> [What this task involves] Once the pictures have been removed, repeat the remainder of the records exactly.

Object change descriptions

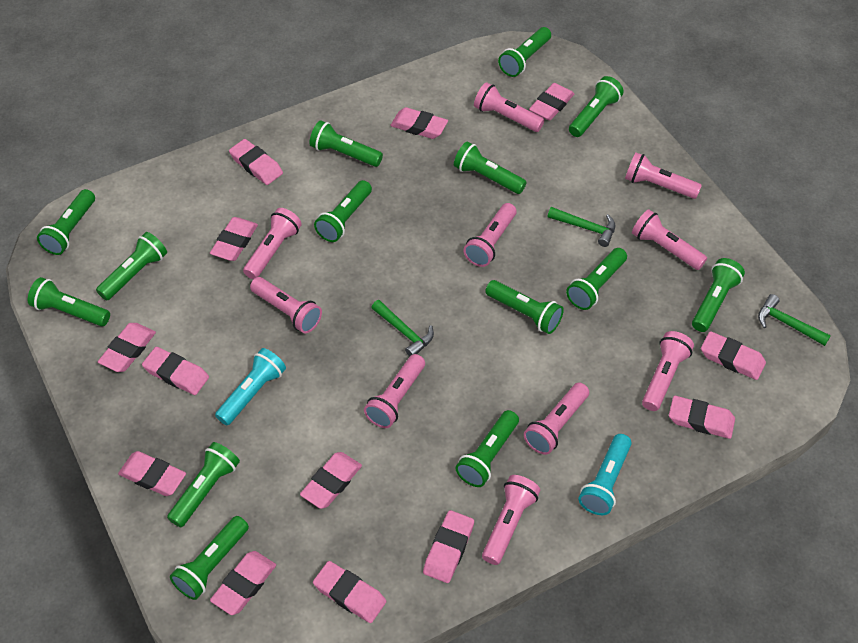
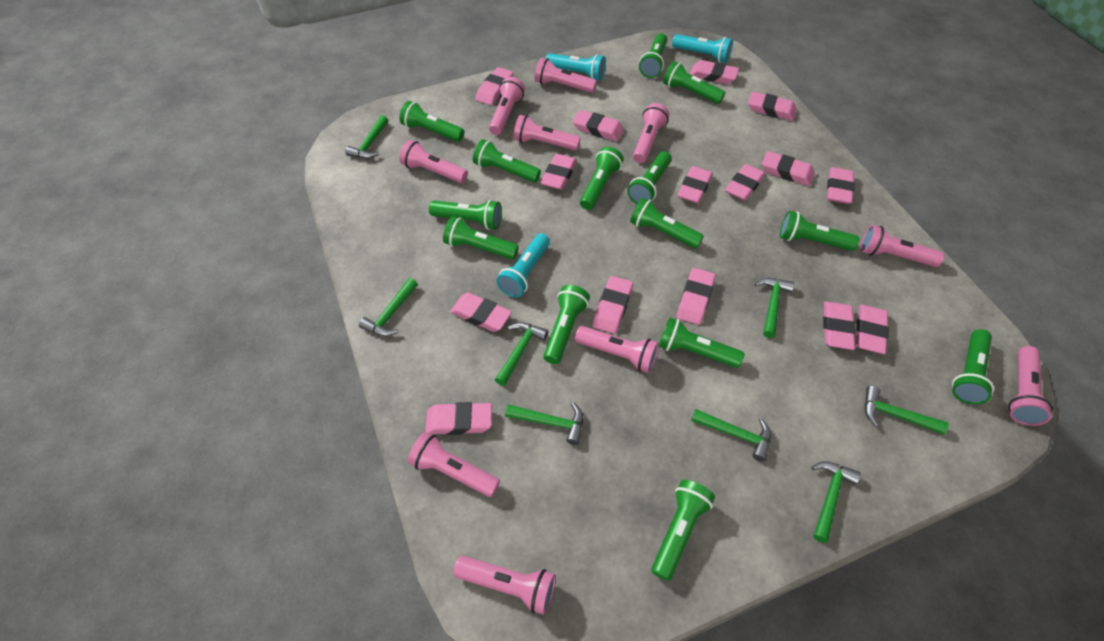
green hammer: 3 -> 8
pink eraser: 13 -> 15
turquoise flashlight: 2 -> 3

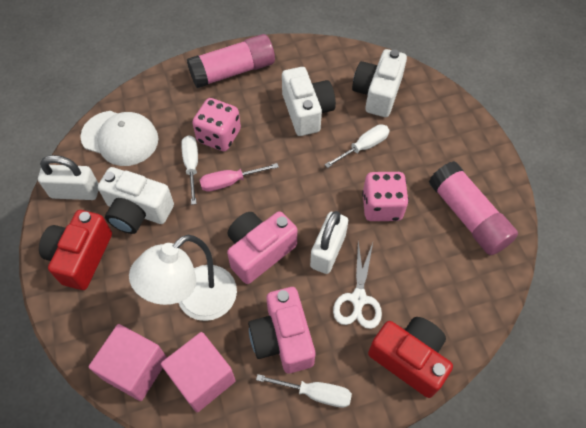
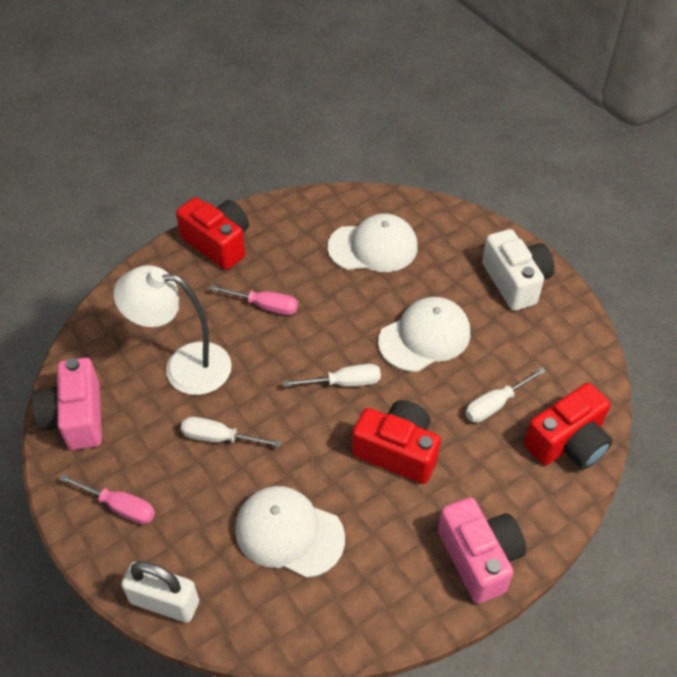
pink cube: 2 -> 0
pink dice: 2 -> 0
pink glue stick: 2 -> 0
pink screwdriver: 1 -> 2
red camera: 2 -> 3
white camera: 3 -> 1
white cap: 1 -> 3
white padlock: 2 -> 1
white scissors: 1 -> 0

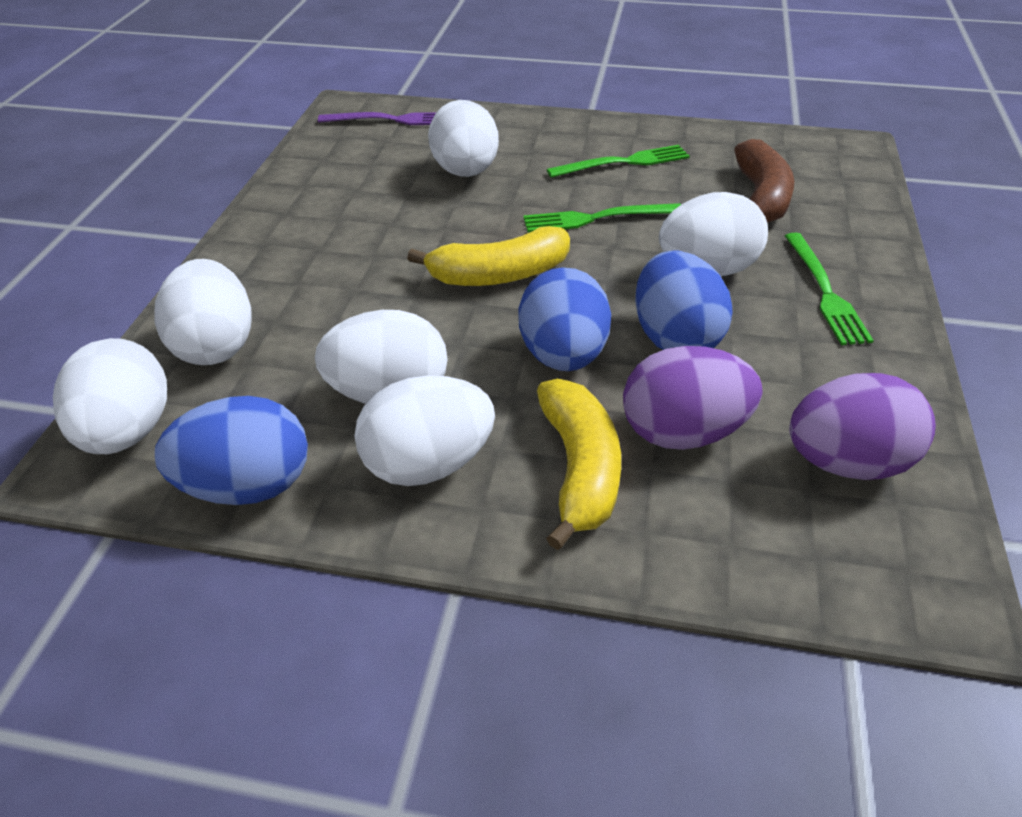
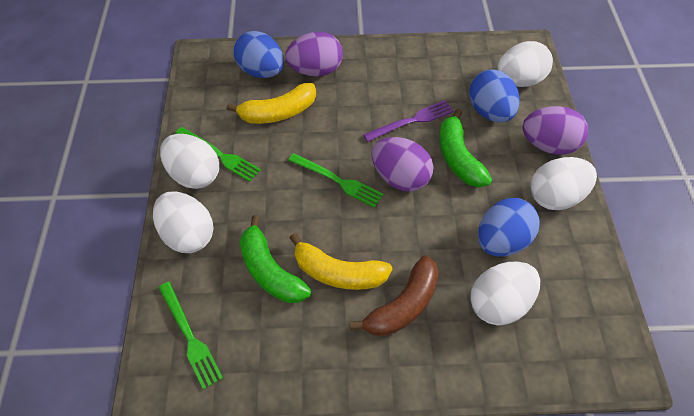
green banana: 0 -> 2
purple egg: 2 -> 3
white egg: 6 -> 5

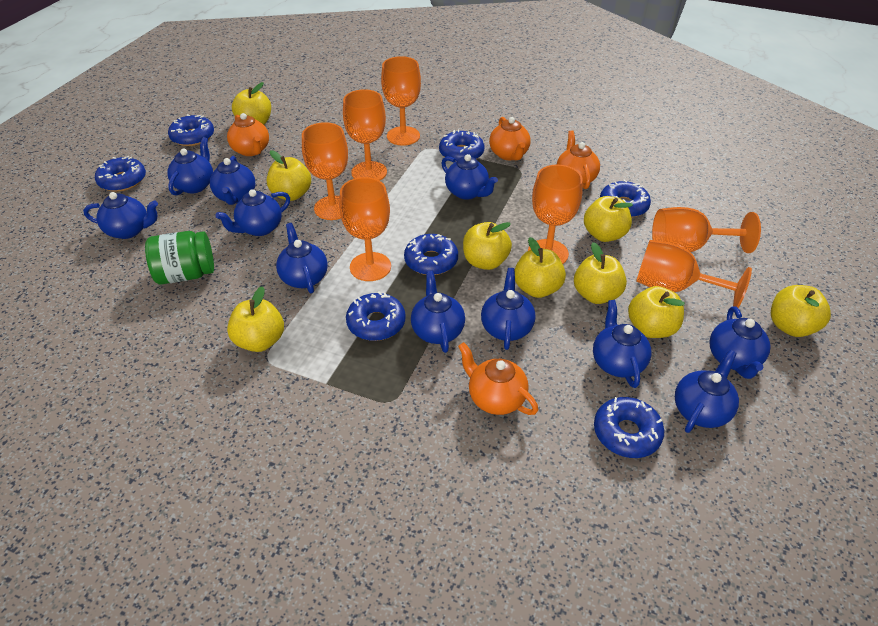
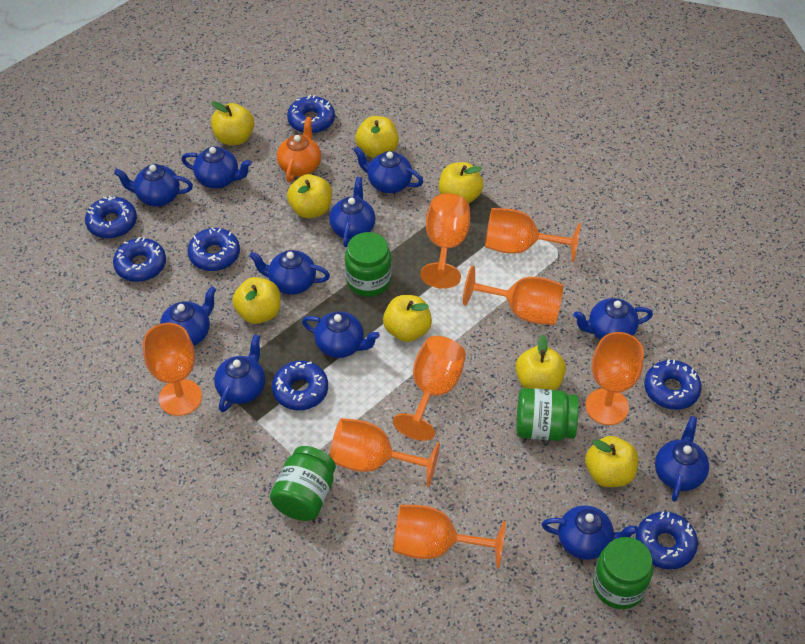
green jar: 1 -> 4
orange goblet: 7 -> 8
orange teapot: 4 -> 1
yellow apple: 9 -> 8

> [Answer]
green hammer: 3 -> 8
pink eraser: 13 -> 15
turquoise flashlight: 2 -> 3

pink cube: 2 -> 0
pink dice: 2 -> 0
pink glue stick: 2 -> 0
pink screwdriver: 1 -> 2
red camera: 2 -> 3
white camera: 3 -> 1
white cap: 1 -> 3
white padlock: 2 -> 1
white scissors: 1 -> 0

green banana: 0 -> 2
purple egg: 2 -> 3
white egg: 6 -> 5

green jar: 1 -> 4
orange goblet: 7 -> 8
orange teapot: 4 -> 1
yellow apple: 9 -> 8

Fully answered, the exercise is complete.